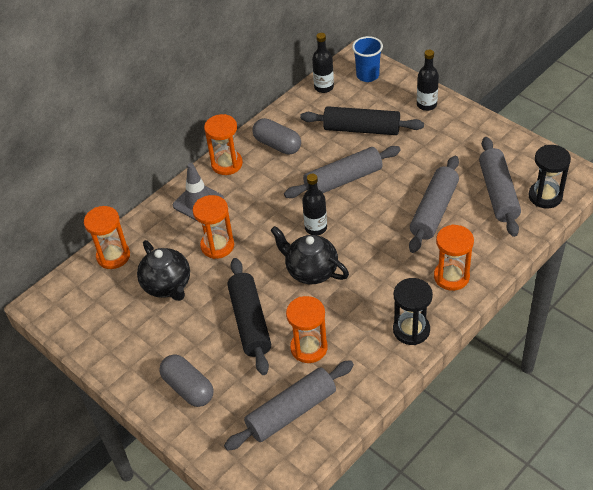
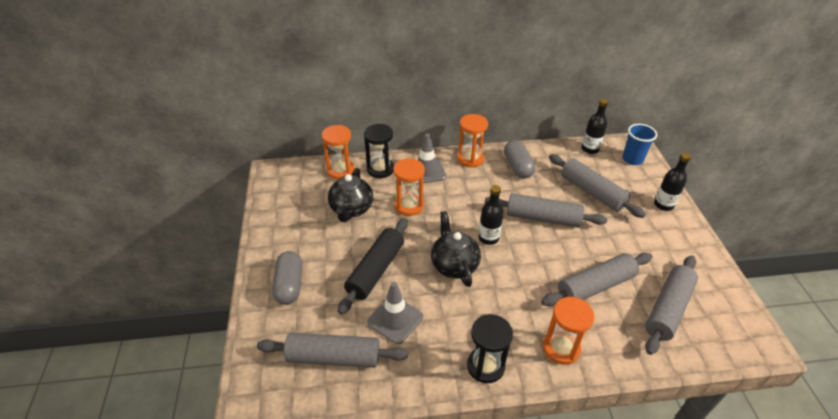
camera: 35 degrees right, 5 degrees down
(309, 348) = (395, 319): orange hourglass -> grey traffic cone
(361, 129) = (592, 192): black rolling pin -> grey rolling pin
(545, 196) = (713, 341): black hourglass -> black hourglass (380, 169)

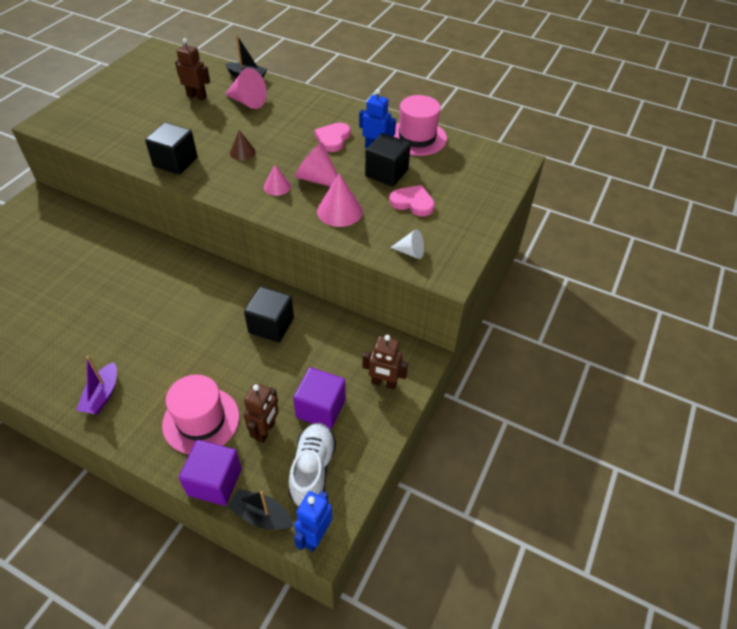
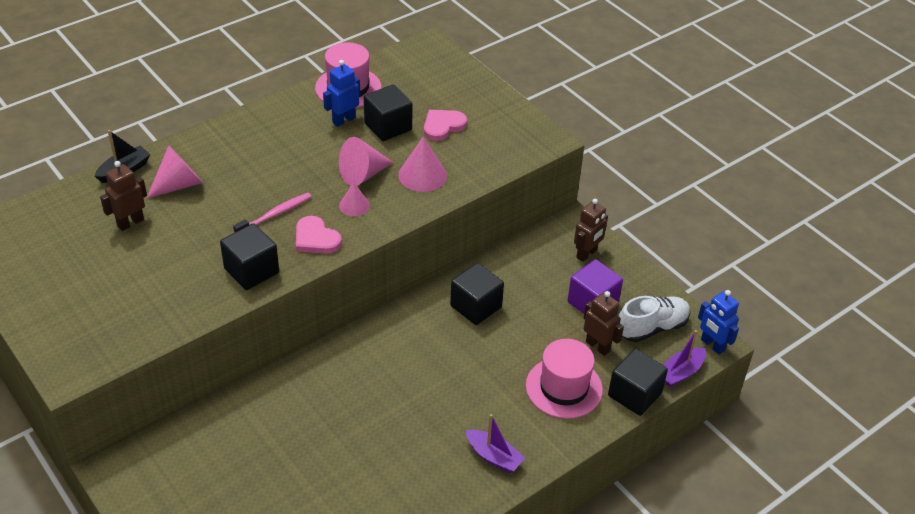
camera: 65 degrees left, 5 degrees down
(215, 482) = (634, 394): purple cube -> black cube
(242, 152) = (275, 214): brown cone -> pink toothbrush
(261, 515) = (680, 372): black boat -> purple boat
(312, 470) = (652, 328): white shoe -> white shoe turned 120 degrees clockwise
(333, 138) = (304, 143): pink heart -> pink heart (316, 238)
(410, 252) = (507, 151): white cone -> none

-- TASK DETAILS --
Once you have returned the line containing "(242, 152) = (275, 214): brown", stop; begin at the first line of the material, keep each line exact, and skip the pictures.

-- WRITTEN ANSWER --
camera: 35 degrees right, 5 degrees down
(309, 348) = (395, 319): orange hourglass -> grey traffic cone
(361, 129) = (592, 192): black rolling pin -> grey rolling pin
(545, 196) = (713, 341): black hourglass -> black hourglass (380, 169)

camera: 65 degrees left, 5 degrees down
(215, 482) = (634, 394): purple cube -> black cube
(242, 152) = (275, 214): brown cone -> pink toothbrush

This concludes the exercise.